======== Provided data

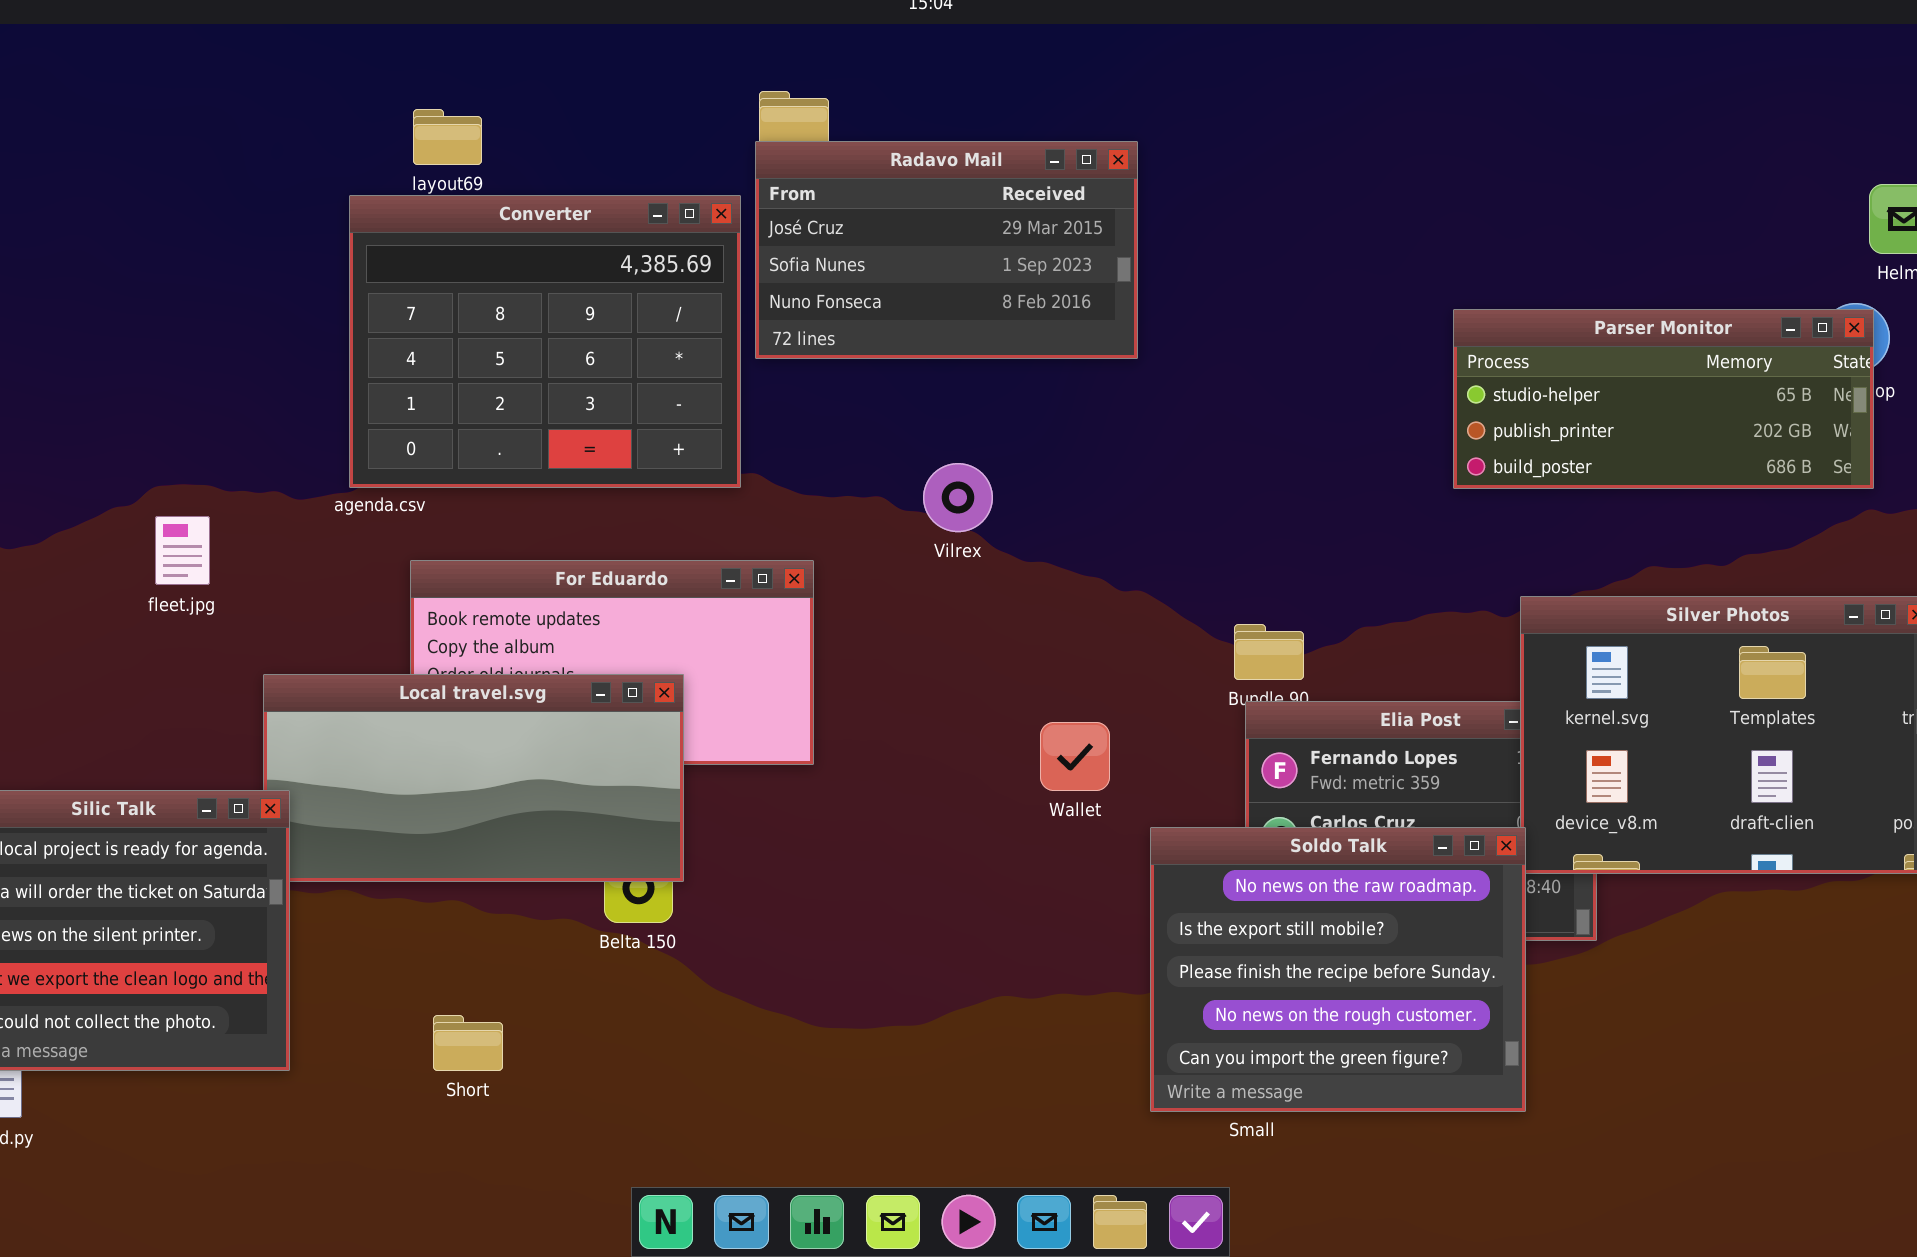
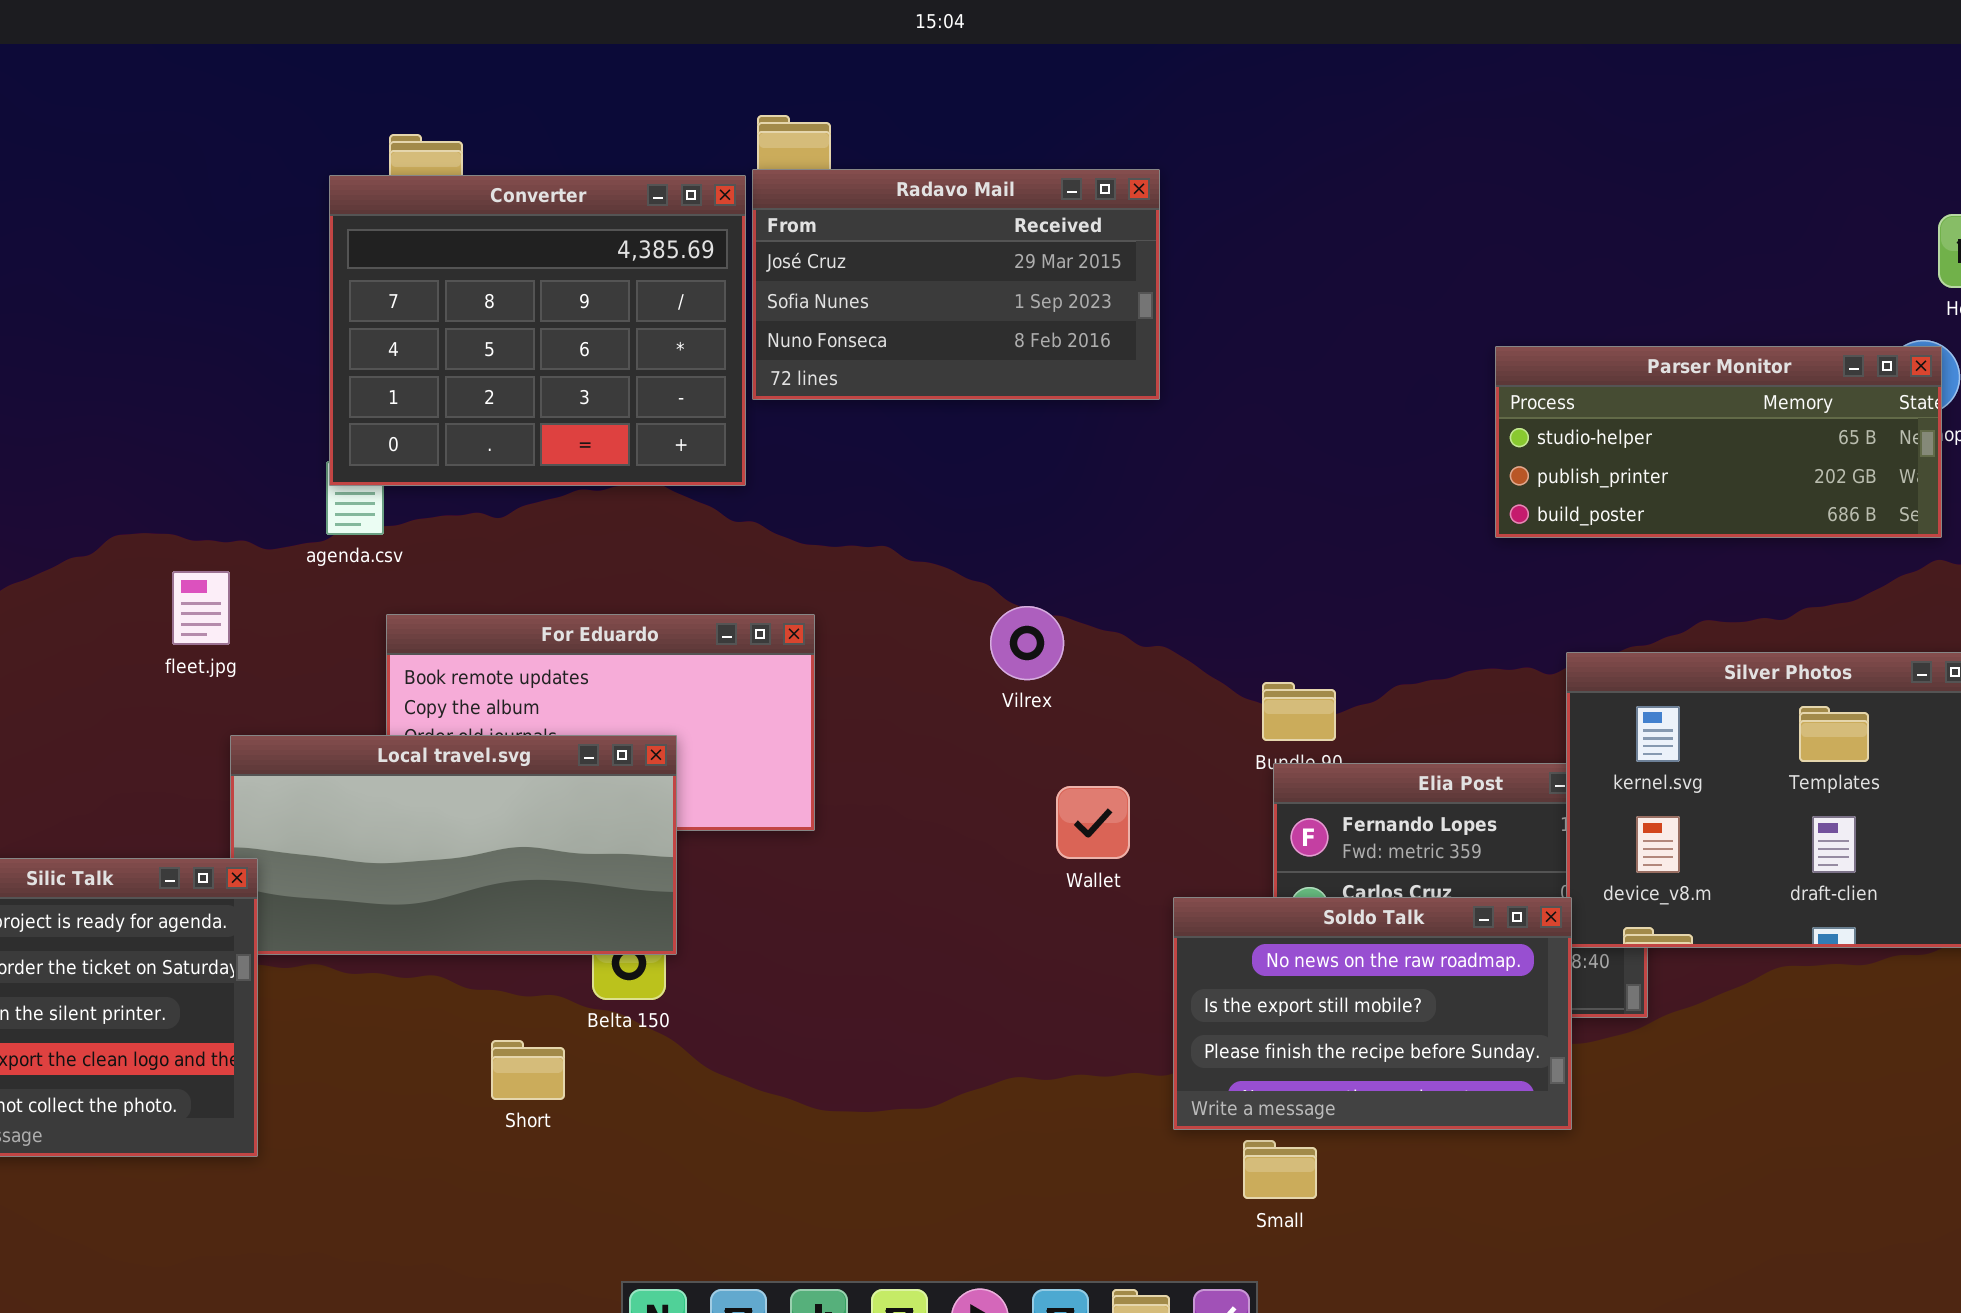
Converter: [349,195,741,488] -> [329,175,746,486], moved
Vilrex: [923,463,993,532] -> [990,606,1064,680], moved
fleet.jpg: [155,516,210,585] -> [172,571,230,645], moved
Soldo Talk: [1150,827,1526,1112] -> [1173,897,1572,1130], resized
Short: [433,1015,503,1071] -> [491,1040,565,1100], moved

================

The copy you return must match the records above exactly, minus any images.

Converter: [349,195,741,488] -> [329,175,746,486], moved
Vilrex: [923,463,993,532] -> [990,606,1064,680], moved
fleet.jpg: [155,516,210,585] -> [172,571,230,645], moved
Soldo Talk: [1150,827,1526,1112] -> [1173,897,1572,1130], resized
Short: [433,1015,503,1071] -> [491,1040,565,1100], moved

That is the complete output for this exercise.